Reproduce, exactly and in full, only the lines below from the one containing "cyan semicircle: (352, 591)" through the one containing "purple pentagon: (490, 727)".

▸ **Supplied records**
--- START ---

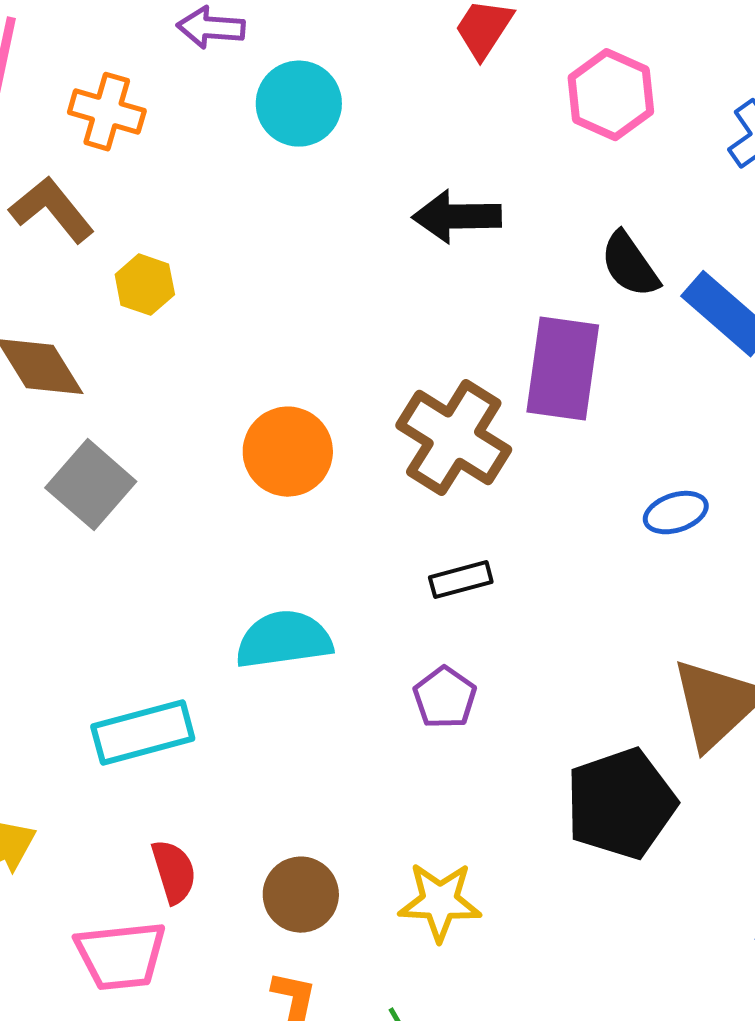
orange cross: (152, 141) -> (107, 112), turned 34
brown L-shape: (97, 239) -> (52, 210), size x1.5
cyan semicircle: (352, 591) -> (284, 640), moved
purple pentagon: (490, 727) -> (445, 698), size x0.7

--- END ---
--- START ---

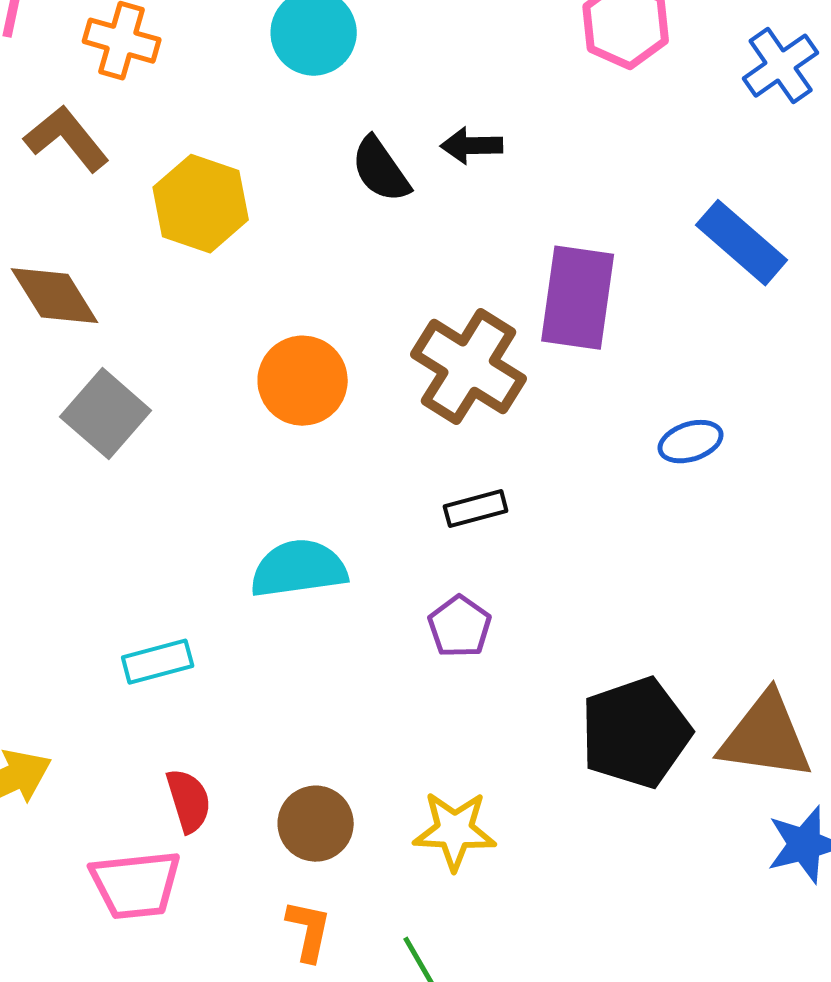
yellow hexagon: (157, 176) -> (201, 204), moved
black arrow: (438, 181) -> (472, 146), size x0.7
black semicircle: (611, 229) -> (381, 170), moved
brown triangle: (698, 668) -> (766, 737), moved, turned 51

--- END ---

▸ **Answer box**
cyan semicircle: (352, 591) -> (284, 640), moved
purple pentagon: (490, 727) -> (445, 698), size x0.7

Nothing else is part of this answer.